'''

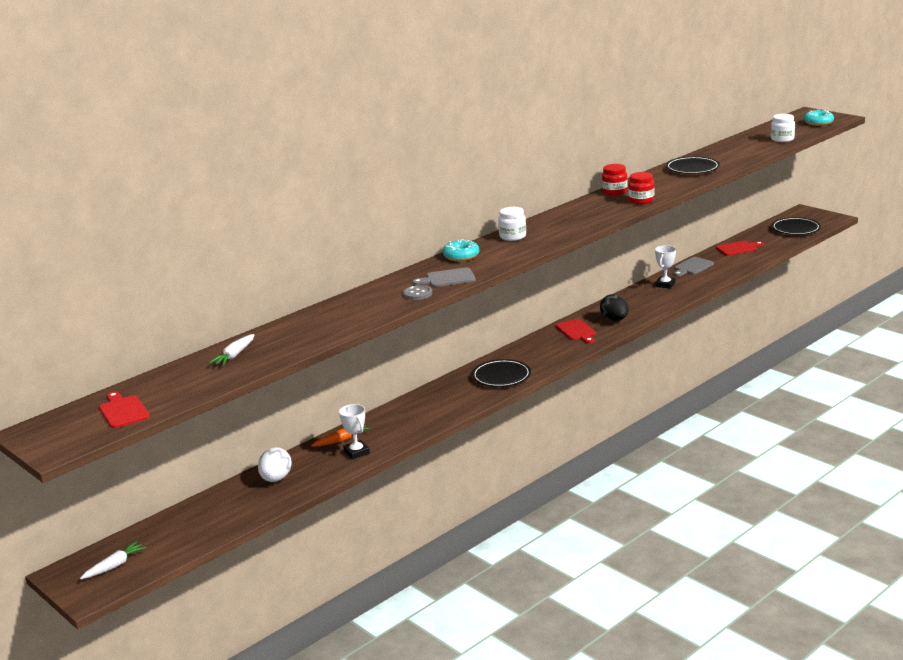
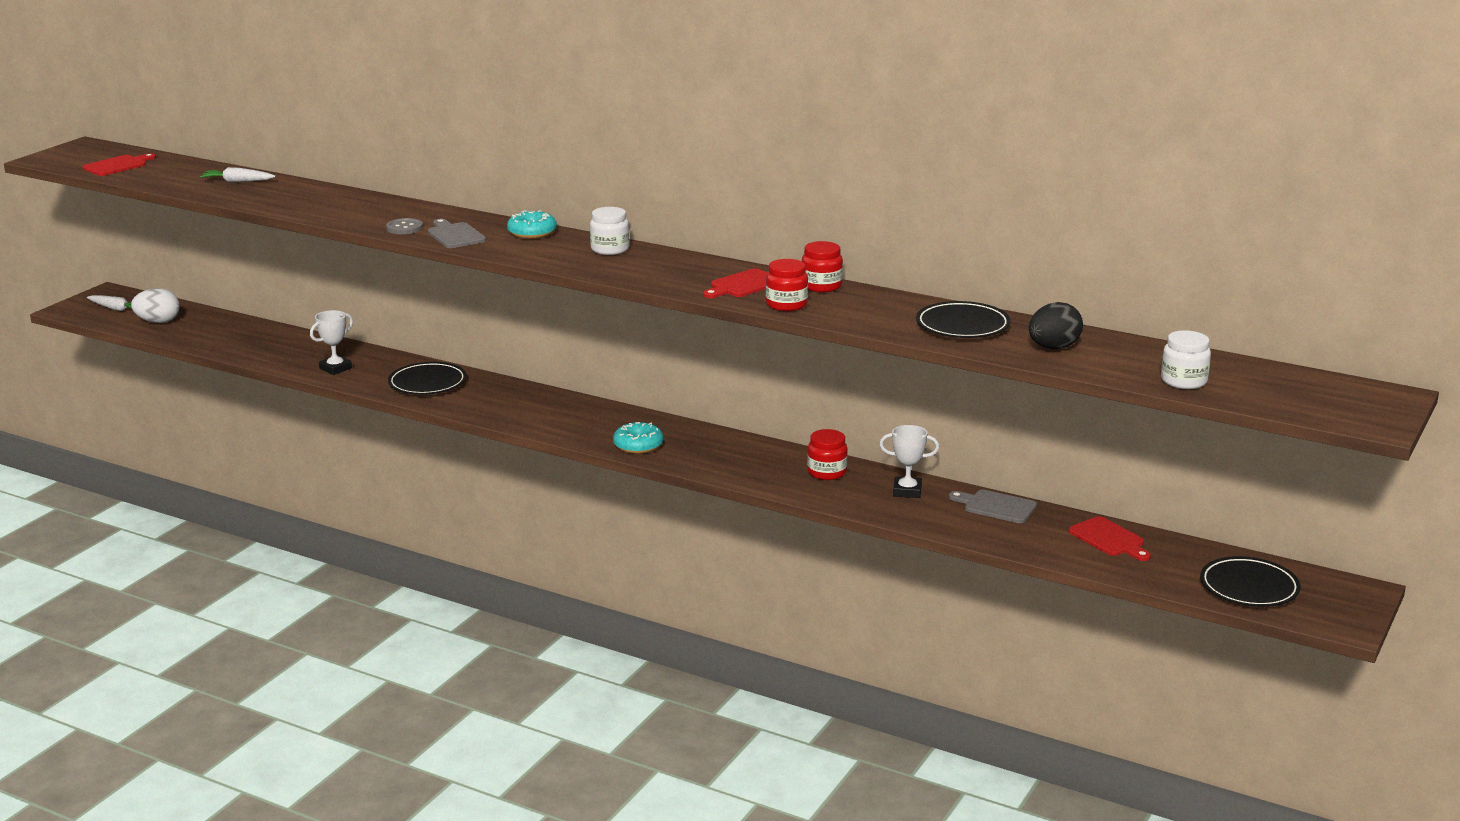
camera: 70 degrees right, 0 degrees up
(276, 479) = (276, 342): white egg -> white egg (158, 322)
(341, 440) = (364, 356): orange carrot -> none
(501, 377) = (543, 416): black plate -> black plate (427, 383)
(577, 331) = (703, 445): red cutting board -> red cutting board (743, 285)
(614, 320) = (752, 467): black egg -> black egg (1053, 348)
(632, 301) = (827, 472): none -> red jar
(818, 123) = (1322, 406): turquoise donut -> turquoise donut (638, 445)

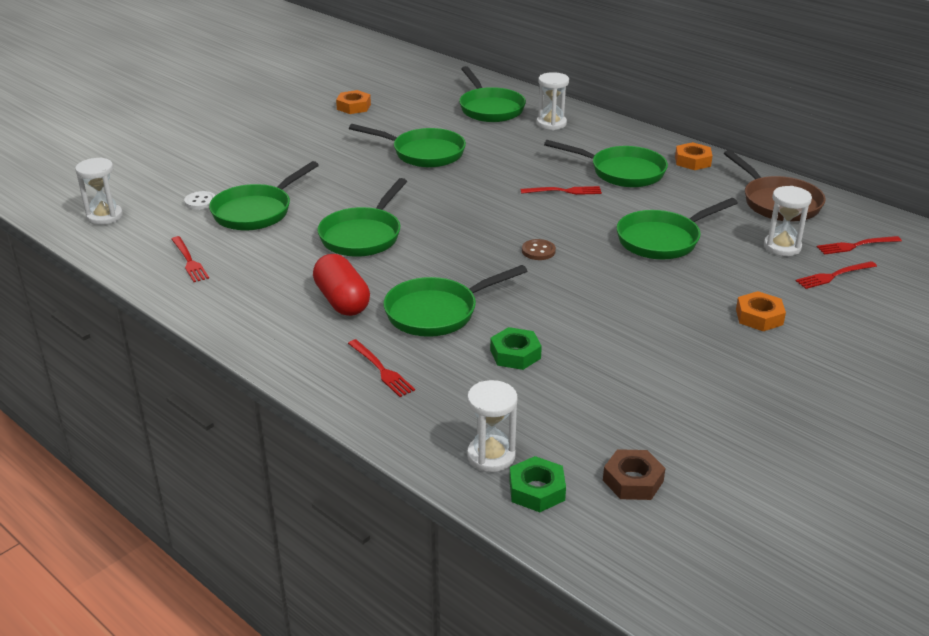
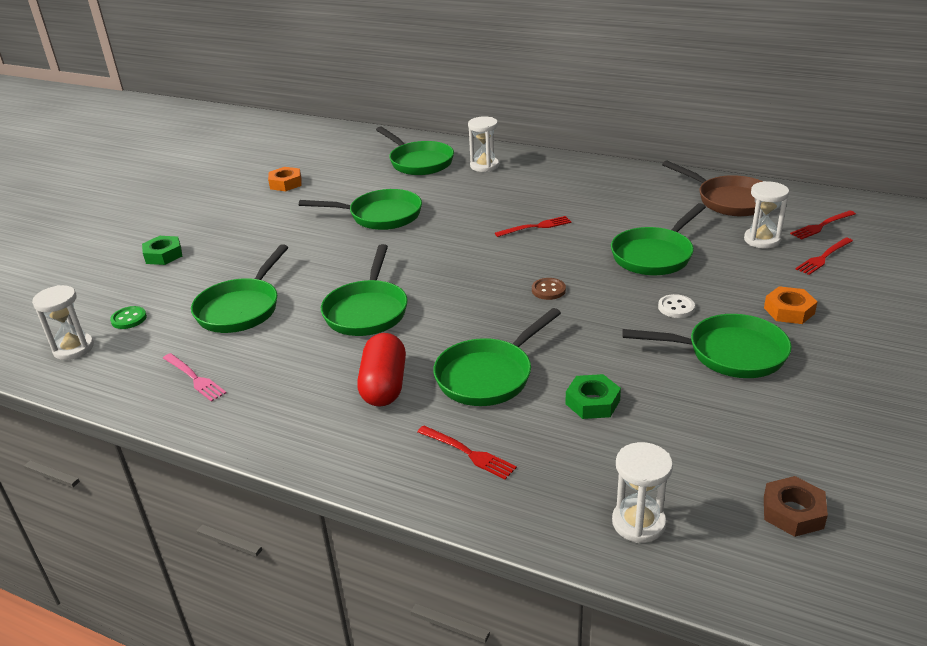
camera: 15 degrees left, 0 degrees up
(159, 201) = (129, 319): none -> green button
(189, 261) = (195, 378): red fork -> pink fork
(200, 202) = (175, 310): white button -> white button (676, 307)
(342, 301) = (384, 385): red capsule -> red capsule turned 45 degrees clockwise
(536, 490) = (708, 550): green nut -> green nut (163, 255)
(622, 172) = (577, 199): green pan -> green pan (729, 353)
(692, 161) = (632, 177): orange nut -> none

'''

### Exercise description:
Repeat each entry precisely as it appears. Leave the pictures out.

### Reply:
camera: 70 degrees right, 0 degrees up
(276, 479) = (276, 342): white egg -> white egg (158, 322)
(341, 440) = (364, 356): orange carrot -> none
(501, 377) = (543, 416): black plate -> black plate (427, 383)
(577, 331) = (703, 445): red cutting board -> red cutting board (743, 285)
(614, 320) = (752, 467): black egg -> black egg (1053, 348)
(632, 301) = (827, 472): none -> red jar
(818, 123) = (1322, 406): turquoise donut -> turquoise donut (638, 445)

camera: 15 degrees left, 0 degrees up
(159, 201) = (129, 319): none -> green button
(189, 261) = (195, 378): red fork -> pink fork
(200, 202) = (175, 310): white button -> white button (676, 307)
(342, 301) = (384, 385): red capsule -> red capsule turned 45 degrees clockwise
(536, 490) = (708, 550): green nut -> green nut (163, 255)
(622, 172) = (577, 199): green pan -> green pan (729, 353)
(692, 161) = (632, 177): orange nut -> none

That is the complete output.